# TASK
Would you return the material below exactly, with no line left out?

# PROVIDED MATERIAL
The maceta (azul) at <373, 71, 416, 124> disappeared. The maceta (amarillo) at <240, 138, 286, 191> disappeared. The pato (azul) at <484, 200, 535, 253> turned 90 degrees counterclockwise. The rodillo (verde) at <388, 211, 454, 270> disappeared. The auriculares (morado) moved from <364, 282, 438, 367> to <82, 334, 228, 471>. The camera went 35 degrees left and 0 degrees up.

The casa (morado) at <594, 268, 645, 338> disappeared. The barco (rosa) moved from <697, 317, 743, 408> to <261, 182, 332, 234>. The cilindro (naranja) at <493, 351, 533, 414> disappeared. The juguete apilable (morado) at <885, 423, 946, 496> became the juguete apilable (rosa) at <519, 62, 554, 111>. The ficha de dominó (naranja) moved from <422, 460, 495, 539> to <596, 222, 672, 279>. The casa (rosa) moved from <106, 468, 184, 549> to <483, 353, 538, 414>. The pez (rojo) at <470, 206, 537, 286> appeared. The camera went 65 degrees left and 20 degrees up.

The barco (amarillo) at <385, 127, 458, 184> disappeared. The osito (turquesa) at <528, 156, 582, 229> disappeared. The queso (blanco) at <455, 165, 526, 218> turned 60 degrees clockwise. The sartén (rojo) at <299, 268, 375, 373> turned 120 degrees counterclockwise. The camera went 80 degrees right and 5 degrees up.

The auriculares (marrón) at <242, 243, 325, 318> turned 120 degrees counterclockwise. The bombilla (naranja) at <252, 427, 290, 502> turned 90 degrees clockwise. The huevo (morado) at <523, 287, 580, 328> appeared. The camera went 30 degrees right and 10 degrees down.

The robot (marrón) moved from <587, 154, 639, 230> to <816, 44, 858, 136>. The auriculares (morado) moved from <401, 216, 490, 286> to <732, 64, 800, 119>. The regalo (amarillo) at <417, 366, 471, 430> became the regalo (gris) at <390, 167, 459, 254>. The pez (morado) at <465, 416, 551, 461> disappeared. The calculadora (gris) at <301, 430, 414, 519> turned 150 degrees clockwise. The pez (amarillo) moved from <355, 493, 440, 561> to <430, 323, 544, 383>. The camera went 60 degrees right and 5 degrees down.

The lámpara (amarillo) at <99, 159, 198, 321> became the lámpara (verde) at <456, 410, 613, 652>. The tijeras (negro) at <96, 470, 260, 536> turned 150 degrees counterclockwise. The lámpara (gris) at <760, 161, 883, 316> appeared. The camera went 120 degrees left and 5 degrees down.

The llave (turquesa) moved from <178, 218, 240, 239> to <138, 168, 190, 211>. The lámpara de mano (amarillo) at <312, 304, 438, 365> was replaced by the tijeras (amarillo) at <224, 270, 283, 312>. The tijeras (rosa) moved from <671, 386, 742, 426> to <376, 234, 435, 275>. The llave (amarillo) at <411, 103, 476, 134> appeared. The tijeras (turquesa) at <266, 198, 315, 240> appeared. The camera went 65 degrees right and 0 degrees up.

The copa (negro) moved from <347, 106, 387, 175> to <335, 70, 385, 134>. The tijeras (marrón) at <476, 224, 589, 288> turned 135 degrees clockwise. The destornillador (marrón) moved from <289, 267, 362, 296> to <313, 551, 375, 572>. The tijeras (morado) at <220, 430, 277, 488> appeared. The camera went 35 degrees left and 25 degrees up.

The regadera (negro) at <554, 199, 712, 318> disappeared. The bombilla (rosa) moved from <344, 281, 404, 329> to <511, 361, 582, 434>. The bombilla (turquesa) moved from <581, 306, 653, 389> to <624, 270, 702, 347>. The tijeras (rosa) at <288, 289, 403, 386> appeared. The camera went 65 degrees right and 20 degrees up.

# TASK ANSWER
The maceta (azul) at <373, 71, 416, 124> disappeared. The maceta (amarillo) at <240, 138, 286, 191> disappeared. The pato (azul) at <484, 200, 535, 253> turned 90 degrees counterclockwise. The rodillo (verde) at <388, 211, 454, 270> disappeared. The auriculares (morado) moved from <364, 282, 438, 367> to <82, 334, 228, 471>. The camera went 35 degrees left and 0 degrees up.

The casa (morado) at <594, 268, 645, 338> disappeared. The barco (rosa) moved from <697, 317, 743, 408> to <261, 182, 332, 234>. The cilindro (naranja) at <493, 351, 533, 414> disappeared. The juguete apilable (morado) at <885, 423, 946, 496> became the juguete apilable (rosa) at <519, 62, 554, 111>. The ficha de dominó (naranja) moved from <422, 460, 495, 539> to <596, 222, 672, 279>. The casa (rosa) moved from <106, 468, 184, 549> to <483, 353, 538, 414>. The pez (rojo) at <470, 206, 537, 286> appeared. The camera went 65 degrees left and 20 degrees up.

The barco (amarillo) at <385, 127, 458, 184> disappeared. The osito (turquesa) at <528, 156, 582, 229> disappeared. The queso (blanco) at <455, 165, 526, 218> turned 60 degrees clockwise. The sartén (rojo) at <299, 268, 375, 373> turned 120 degrees counterclockwise. The camera went 80 degrees right and 5 degrees up.

The auriculares (marrón) at <242, 243, 325, 318> turned 120 degrees counterclockwise. The bombilla (naranja) at <252, 427, 290, 502> turned 90 degrees clockwise. The huevo (morado) at <523, 287, 580, 328> appeared. The camera went 30 degrees right and 10 degrees down.

The robot (marrón) moved from <587, 154, 639, 230> to <816, 44, 858, 136>. The auriculares (morado) moved from <401, 216, 490, 286> to <732, 64, 800, 119>. The regalo (amarillo) at <417, 366, 471, 430> became the regalo (gris) at <390, 167, 459, 254>. The pez (morado) at <465, 416, 551, 461> disappeared. The calculadora (gris) at <301, 430, 414, 519> turned 150 degrees clockwise. The pez (amarillo) moved from <355, 493, 440, 561> to <430, 323, 544, 383>. The camera went 60 degrees right and 5 degrees down.

The lámpara (amarillo) at <99, 159, 198, 321> became the lámpara (verde) at <456, 410, 613, 652>. The tijeras (negro) at <96, 470, 260, 536> turned 150 degrees counterclockwise. The lámpara (gris) at <760, 161, 883, 316> appeared. The camera went 120 degrees left and 5 degrees down.

The llave (turquesa) moved from <178, 218, 240, 239> to <138, 168, 190, 211>. The lámpara de mano (amarillo) at <312, 304, 438, 365> was replaced by the tijeras (amarillo) at <224, 270, 283, 312>. The tijeras (rosa) moved from <671, 386, 742, 426> to <376, 234, 435, 275>. The llave (amarillo) at <411, 103, 476, 134> appeared. The tijeras (turquesa) at <266, 198, 315, 240> appeared. The camera went 65 degrees right and 0 degrees up.

The copa (negro) moved from <347, 106, 387, 175> to <335, 70, 385, 134>. The tijeras (marrón) at <476, 224, 589, 288> turned 135 degrees clockwise. The destornillador (marrón) moved from <289, 267, 362, 296> to <313, 551, 375, 572>. The tijeras (morado) at <220, 430, 277, 488> appeared. The camera went 35 degrees left and 25 degrees up.

The regadera (negro) at <554, 199, 712, 318> disappeared. The bombilla (rosa) moved from <344, 281, 404, 329> to <511, 361, 582, 434>. The bombilla (turquesa) moved from <581, 306, 653, 389> to <624, 270, 702, 347>. The tijeras (rosa) at <288, 289, 403, 386> appeared. The camera went 65 degrees right and 20 degrees up.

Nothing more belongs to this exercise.